**TO DO:**
Find the line below that contains "R12: none -> 1.2M (VB2, VCC)". Transcribe it and every line after it exactly, adding nothing.

[Version difference data]
******************************

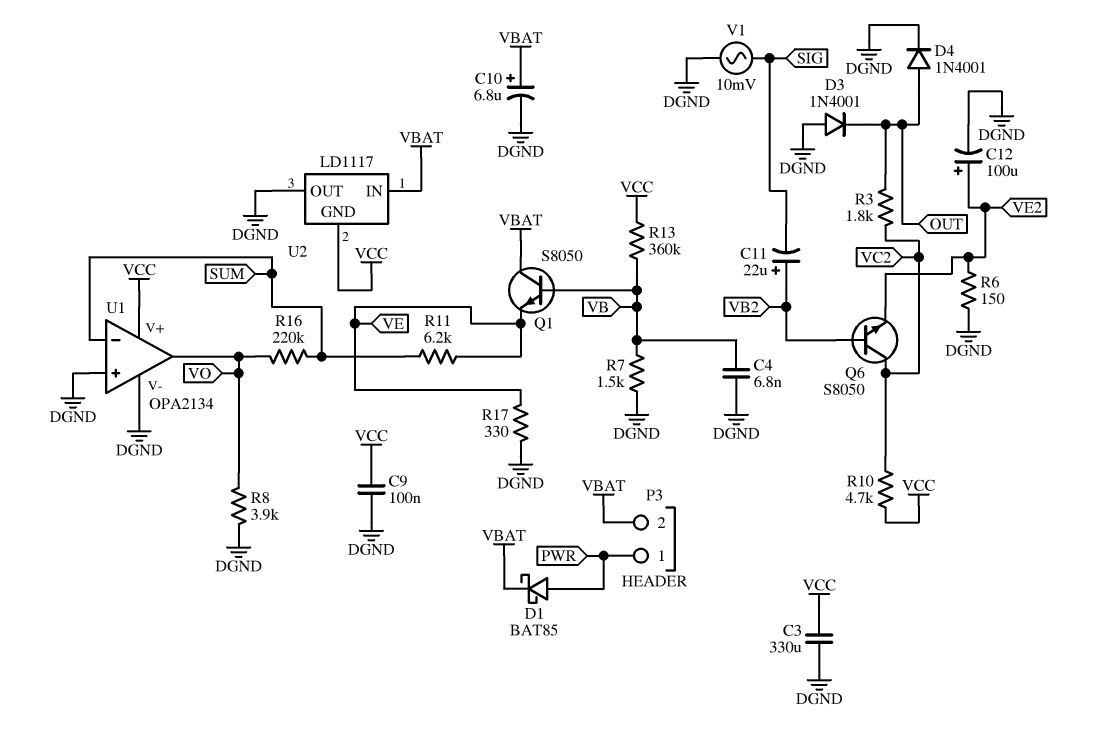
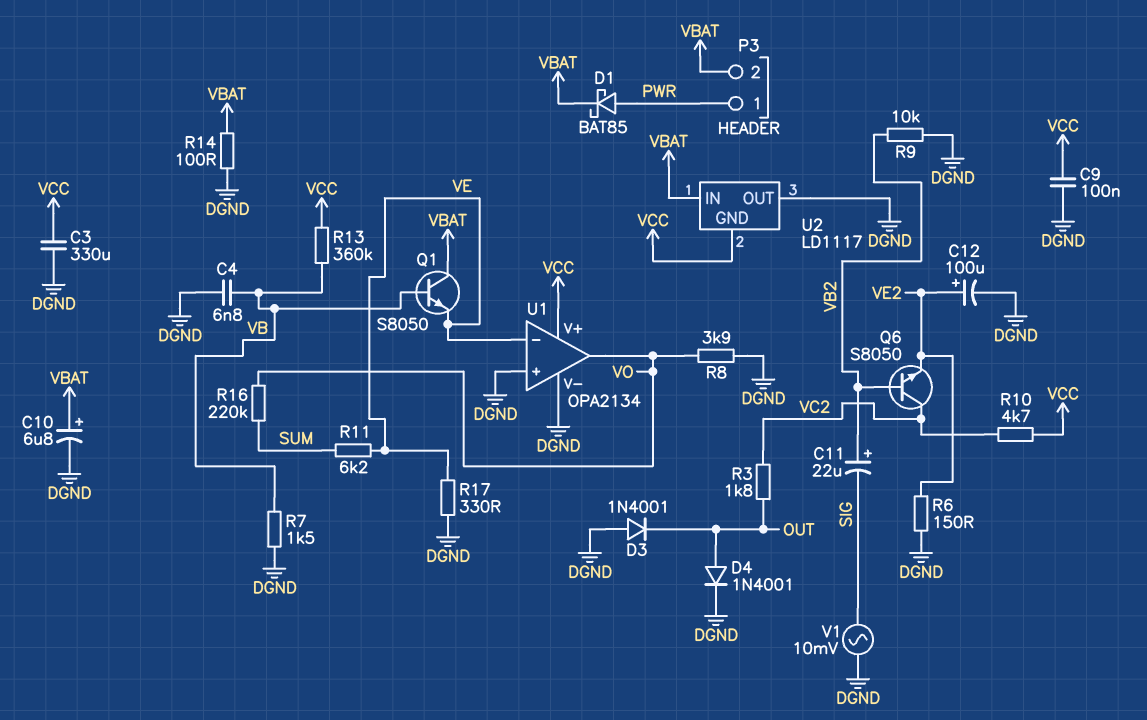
R9: none -> 10k (DGND, VB2)
R14: none -> 100 (DGND, VBAT)
U1 pin in-: SUM -> VE

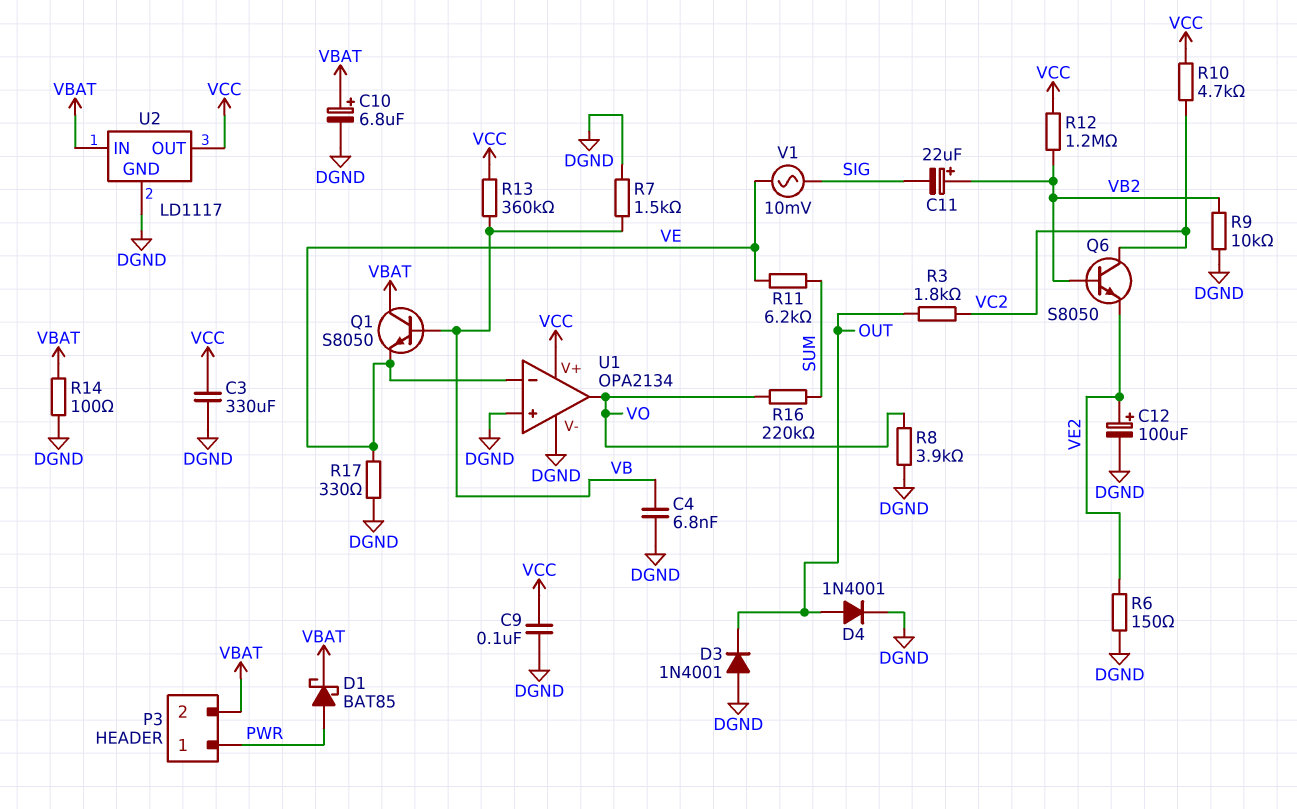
R12: none -> 1.2M (VB2, VCC)
U2 pin GND: VCC -> DGND
U2 pin OUT: DGND -> VCC
V1: AC 10mV (DGND, SIG) -> AC 10mV (SIG, VE)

******************************

**RESPONSE BOX:**
R12: none -> 1.2M (VB2, VCC)
U2 pin GND: VCC -> DGND
U2 pin OUT: DGND -> VCC
V1: AC 10mV (DGND, SIG) -> AC 10mV (SIG, VE)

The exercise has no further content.